» **What you will do**
Copy out the data below as written; omit any images.

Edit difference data

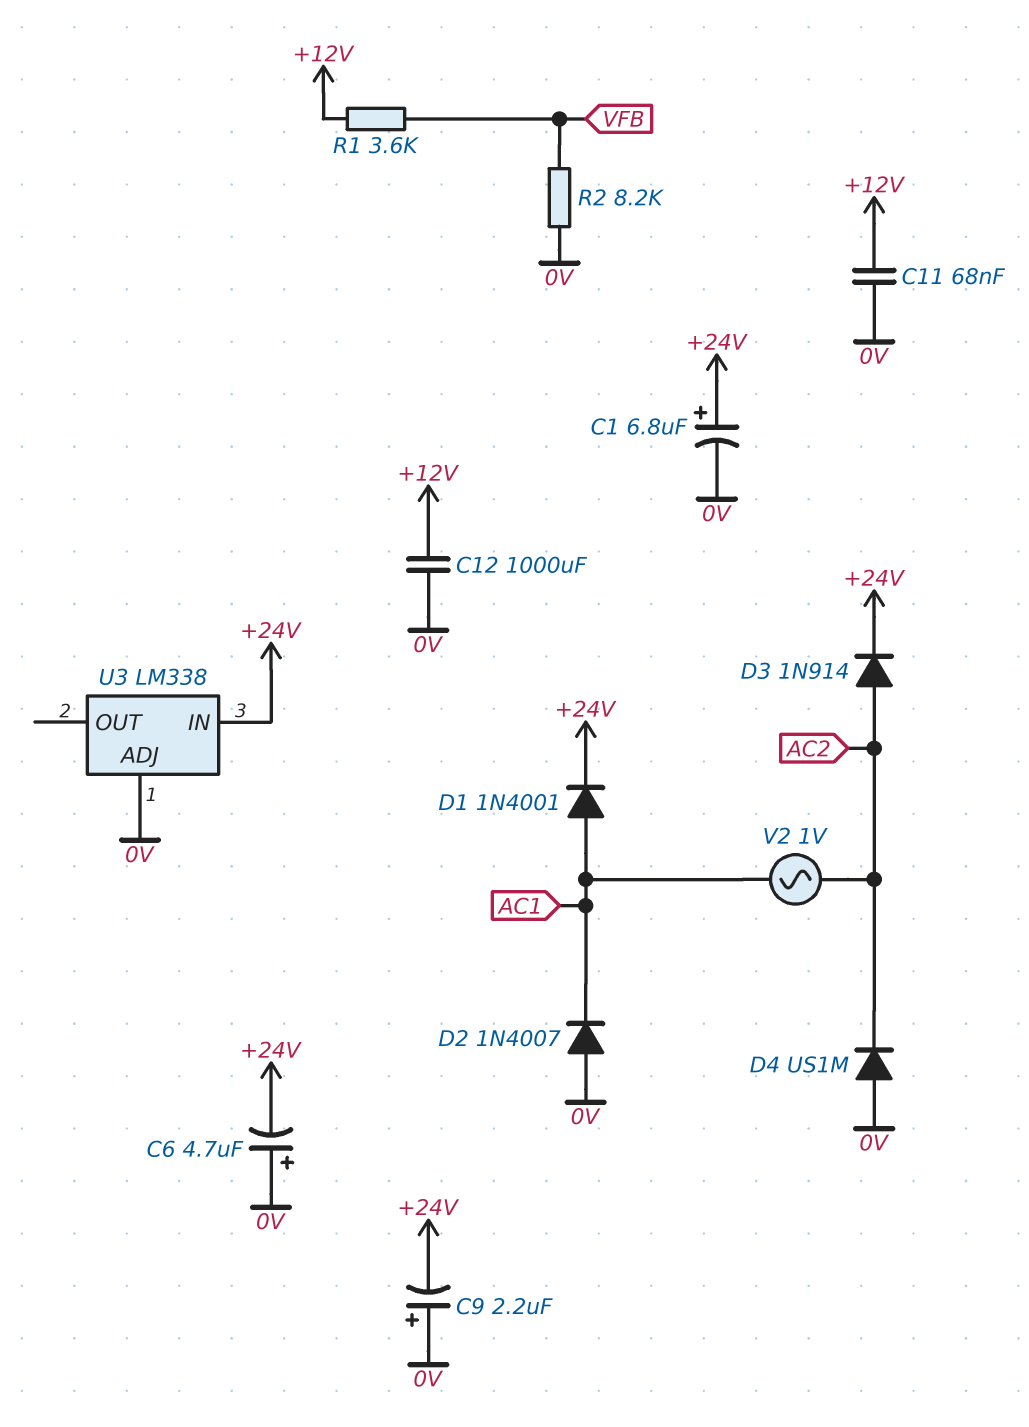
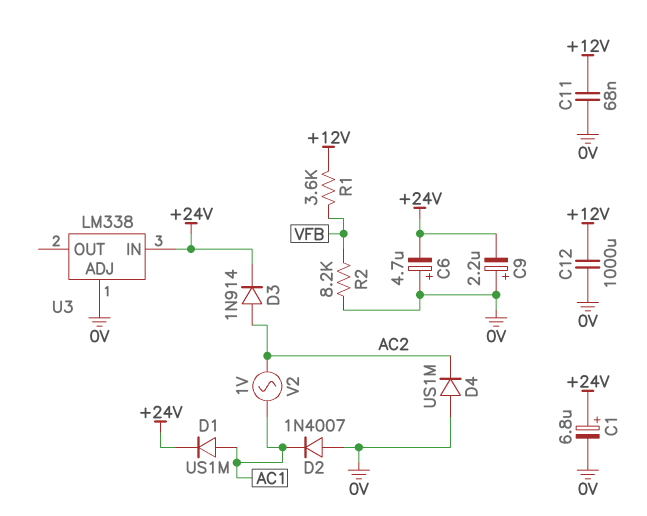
D1: diode 1N4001 (A AC1, K +24V) -> diode US1M (A AC1, K +24V)

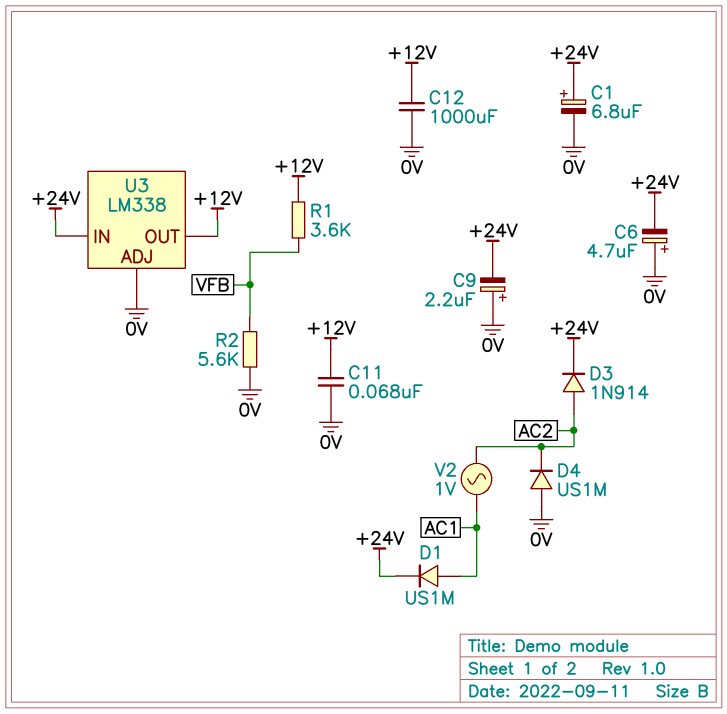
D2: diode 1N4007 (A 0V, K AC1) -> none
R2: 8.2k (0V, VFB) -> 5.6k (0V, VFB)
U3 pin OUT: none -> +12V

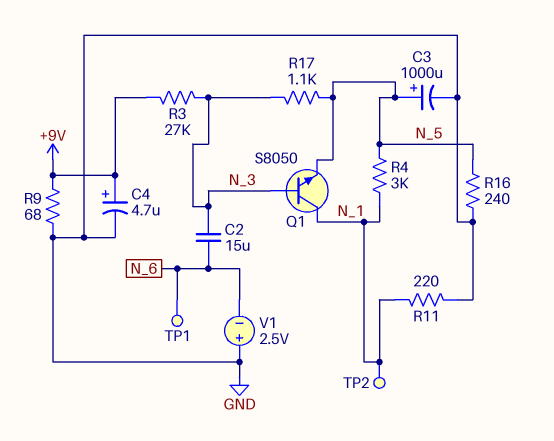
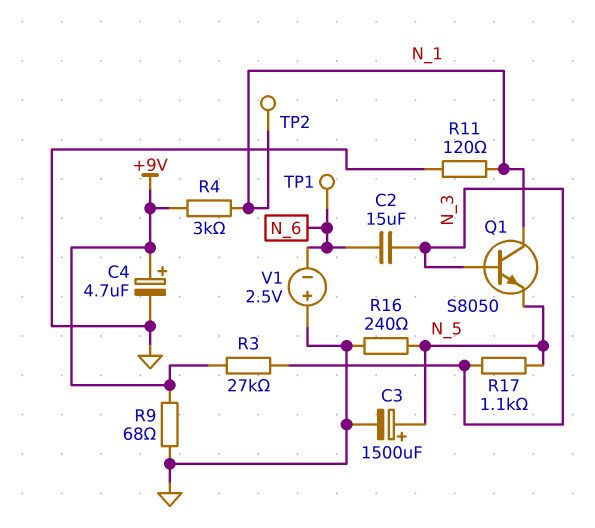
C3: 1000uF (plus N_5, minus GND) -> 1500uF (plus N_5, minus GND)
R4: 3k (N_1, N_5) -> 3k (+9V, N_1)
R11: 220 (GND, N_1) -> 120 (GND, N_1)

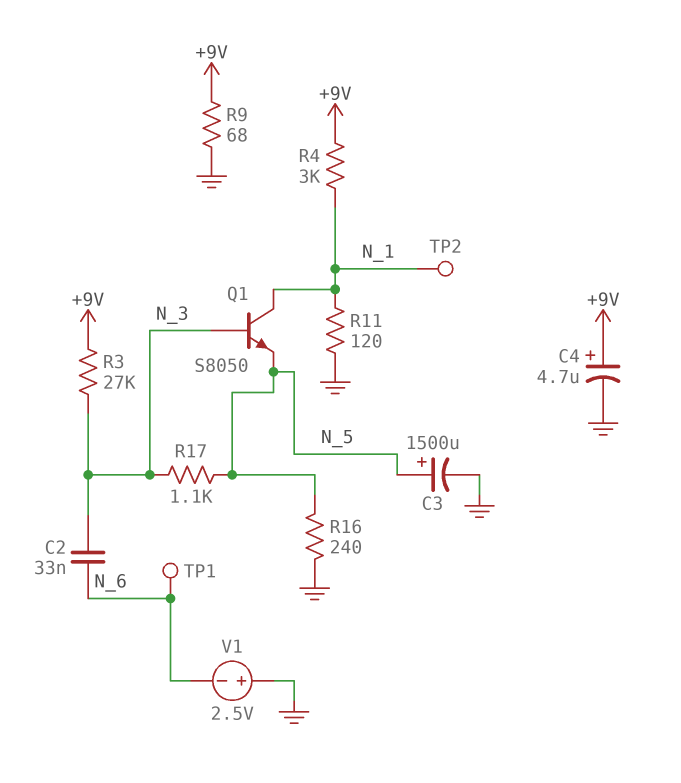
C2: 15uF (N_3, N_6) -> 33nF (N_3, N_6)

» **Your solution**
D1: diode 1N4001 (A AC1, K +24V) -> diode US1M (A AC1, K +24V)

D2: diode 1N4007 (A 0V, K AC1) -> none
R2: 8.2k (0V, VFB) -> 5.6k (0V, VFB)
U3 pin OUT: none -> +12V

C3: 1000uF (plus N_5, minus GND) -> 1500uF (plus N_5, minus GND)
R4: 3k (N_1, N_5) -> 3k (+9V, N_1)
R11: 220 (GND, N_1) -> 120 (GND, N_1)

C2: 15uF (N_3, N_6) -> 33nF (N_3, N_6)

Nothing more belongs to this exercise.